* **THE INPUT**
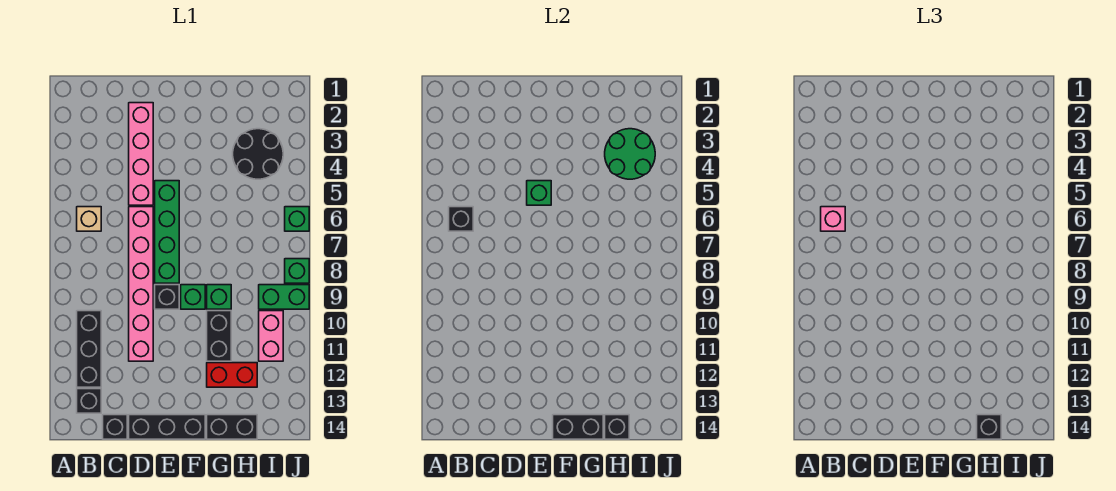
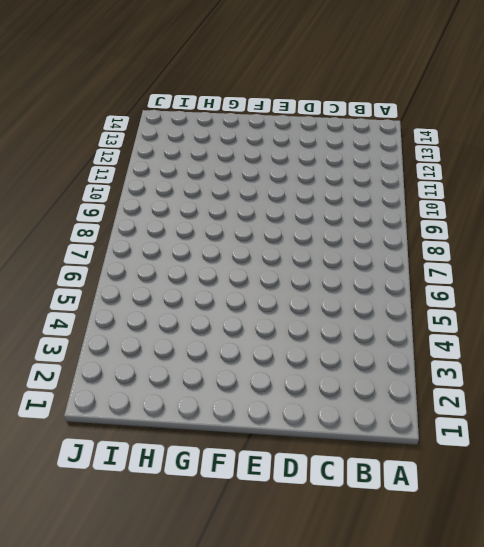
none -> tan brick B6 level 1
none -> black brick B10:B12 level 1
none -> black brick B13 level 1

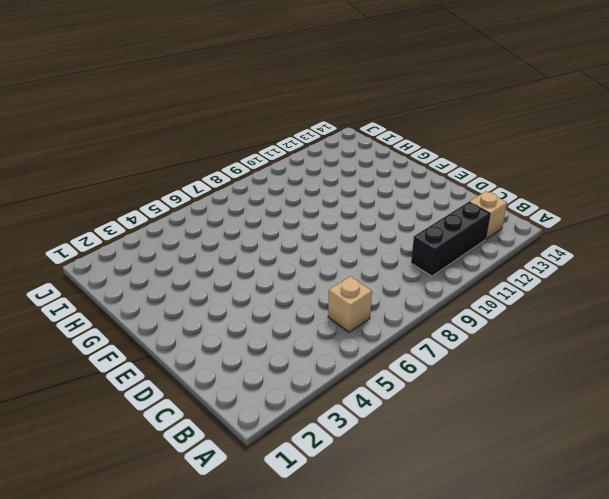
tan brick B13 level 1 -> black brick B13 level 1
none -> black brick C14 level 1
none -> pink brick D2:D5 level 1
none -> pink brick D6:D11 level 1

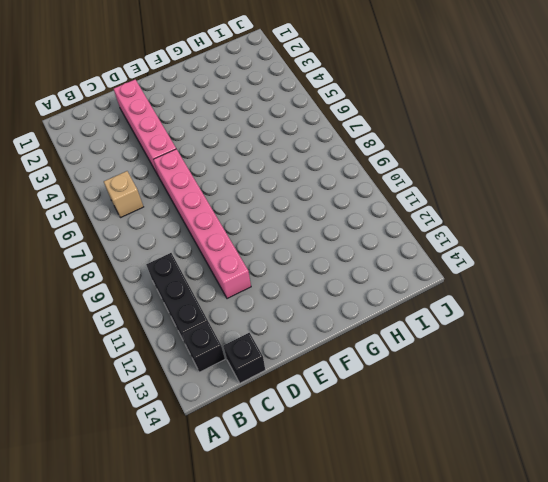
none -> black brick D14:F14 level 1
none -> green brick E5:E8 level 1
none -> black brick E9 level 1

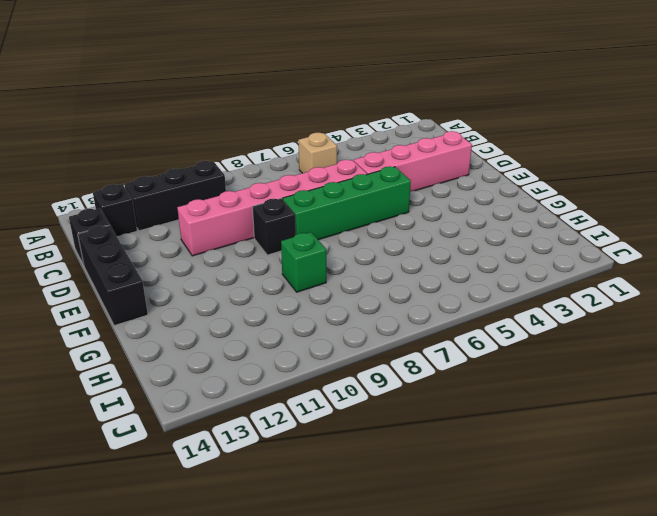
none -> green brick F9 level 1
none -> black brick G10:G11 level 1
none -> red brick G12:H12 level 1

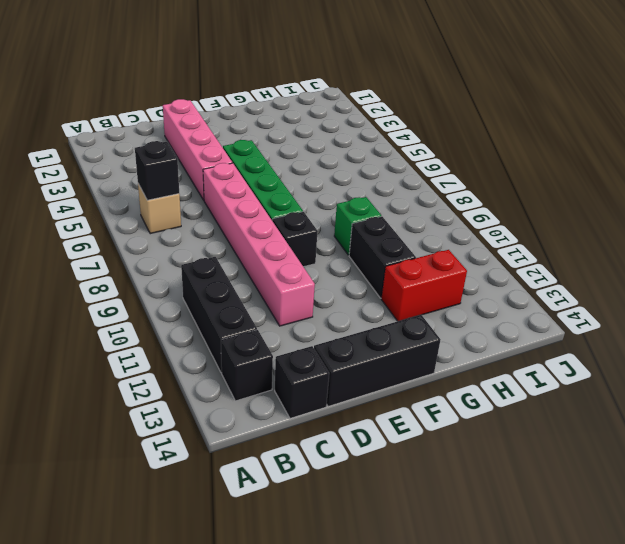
none -> green brick F9 level 1
none -> black brick G14:H14 level 1
none -> black round brick H3:I4 level 1

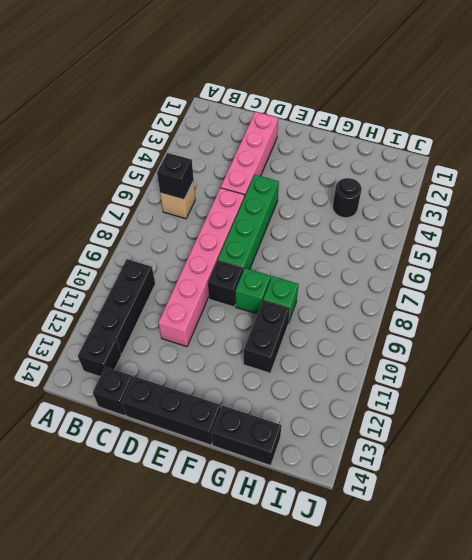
black round brick H4 level 1 -> black round brick H3:I4 level 1
none -> red brick G12:H12 level 1
none -> green brick I9:J9 level 1
none -> pink brick I10:I11 level 1

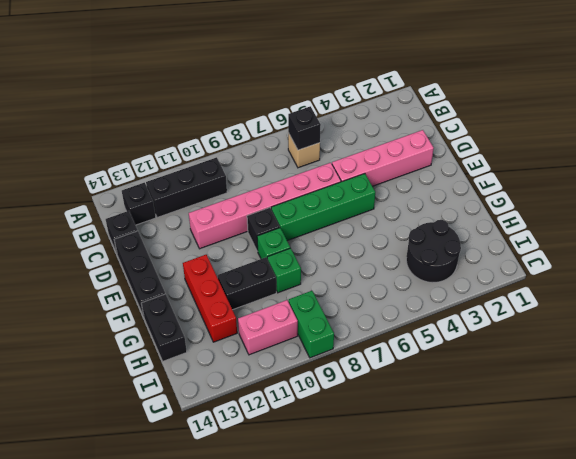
red brick F12:H12 level 1 -> red brick G12:H12 level 1
none -> green brick J6 level 1
none -> green brick J8 level 1
none -> green brick E5 level 2

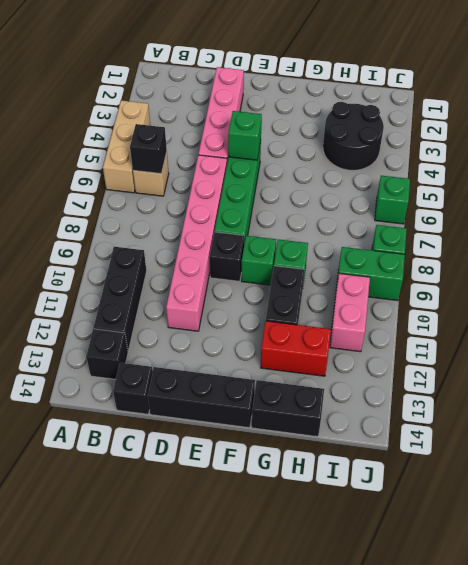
tan brick A4:A6 level 1 -> none
none -> black brick F14:G14 level 2
none -> green round brick H3:I4 level 2
none -> black brick H14 level 2

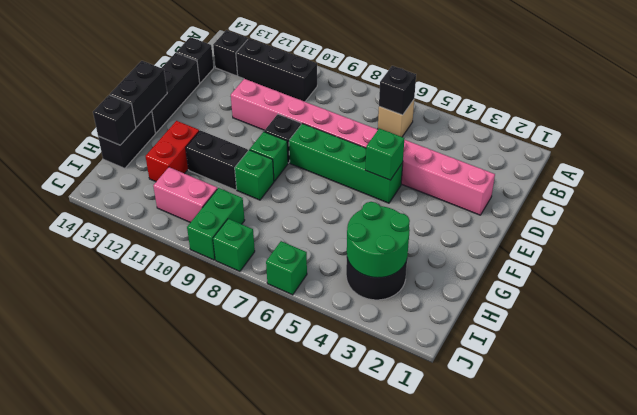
none -> pink brick B6 level 3
none -> black brick H14 level 3

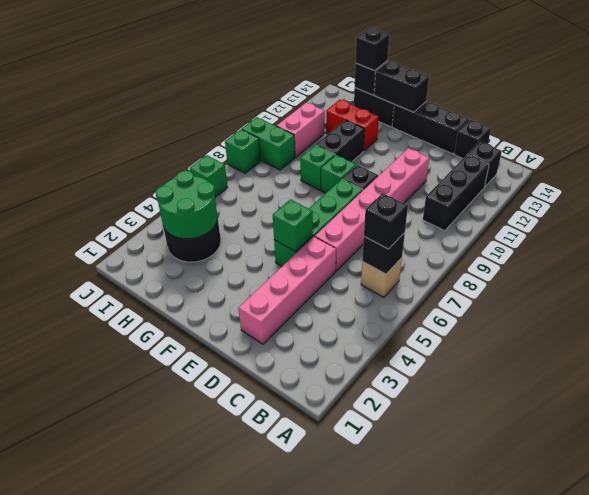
black brick B6 level 3 -> pink brick B6 level 3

* **WORK TASK**
Repeat the line containing "none -> green brick E5 level 2" and every line after it up to the end of the material above, exactly as they stand, minus the pictures.

* **TASK RESPONSE**
none -> green brick E5 level 2

tan brick A4:A6 level 1 -> none
none -> black brick F14:G14 level 2
none -> green round brick H3:I4 level 2
none -> black brick H14 level 2

none -> pink brick B6 level 3
none -> black brick H14 level 3

black brick B6 level 3 -> pink brick B6 level 3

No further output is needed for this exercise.